(Records from a dataset)
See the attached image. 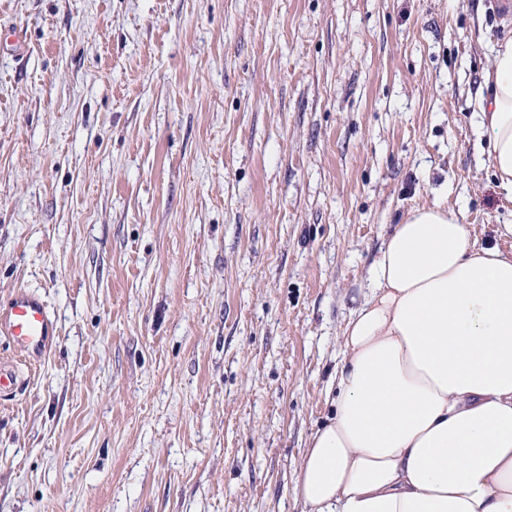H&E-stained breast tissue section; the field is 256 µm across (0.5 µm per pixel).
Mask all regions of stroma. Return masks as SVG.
Here are the masks:
<instances>
[{"label": "stroma", "instance_id": "stroma-1", "mask_svg": "<svg viewBox=\"0 0 512 512\" xmlns=\"http://www.w3.org/2000/svg\"><path fill=\"white\" fill-rule=\"evenodd\" d=\"M23 33L17 50L12 32ZM493 0H0V512H301L382 242L512 252L475 103ZM0 335L8 337L26 359L38 362L52 349L58 328L43 297L18 288L0 302Z\"/></svg>", "mask_w": 512, "mask_h": 512}]
</instances>
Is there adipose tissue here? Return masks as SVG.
I'll list each match as a JSON object with an SVG mask.
<instances>
[{"instance_id":"adipose-tissue-1","label":"adipose tissue","mask_w":512,"mask_h":512,"mask_svg":"<svg viewBox=\"0 0 512 512\" xmlns=\"http://www.w3.org/2000/svg\"><path fill=\"white\" fill-rule=\"evenodd\" d=\"M478 102L512 201V39ZM334 414L294 487L302 512H512V254L437 206L395 225L341 332Z\"/></svg>"}]
</instances>
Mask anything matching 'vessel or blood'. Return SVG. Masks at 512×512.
Here are the masks:
<instances>
[{
    "mask_svg": "<svg viewBox=\"0 0 512 512\" xmlns=\"http://www.w3.org/2000/svg\"><path fill=\"white\" fill-rule=\"evenodd\" d=\"M0 335L8 337L26 359L37 362L52 349L58 328L43 297L20 288L0 301Z\"/></svg>",
    "mask_w": 512,
    "mask_h": 512,
    "instance_id": "obj_1",
    "label": "vessel or blood"
}]
</instances>
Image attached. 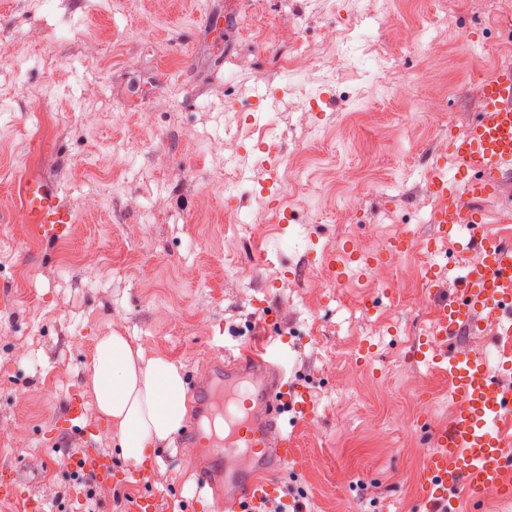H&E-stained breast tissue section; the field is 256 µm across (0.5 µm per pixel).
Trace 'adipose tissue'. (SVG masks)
Segmentation results:
<instances>
[{
  "instance_id": "ef3b65f1",
  "label": "adipose tissue",
  "mask_w": 512,
  "mask_h": 512,
  "mask_svg": "<svg viewBox=\"0 0 512 512\" xmlns=\"http://www.w3.org/2000/svg\"><path fill=\"white\" fill-rule=\"evenodd\" d=\"M95 404L116 430L122 457L140 464L183 426L187 388L179 367L145 358L119 334L101 337L89 361Z\"/></svg>"
}]
</instances>
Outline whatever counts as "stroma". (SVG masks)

▶ PROBLEM
Repeat exactly, and only, the lines from the one containing "Trace 'adipose tissue'. (SVG masks)" through the end of the material.

▶ EXERCISE RESPONSE
Trace 'adipose tissue'. (SVG masks)
Segmentation results:
<instances>
[{
  "instance_id": "ef3b65f1",
  "label": "adipose tissue",
  "mask_w": 512,
  "mask_h": 512,
  "mask_svg": "<svg viewBox=\"0 0 512 512\" xmlns=\"http://www.w3.org/2000/svg\"><path fill=\"white\" fill-rule=\"evenodd\" d=\"M95 404L116 430L122 457L140 464L183 426L187 388L179 367L145 358L119 334L101 337L89 361Z\"/></svg>"
}]
</instances>
Outline whatever counts as "stroma". (SVG masks)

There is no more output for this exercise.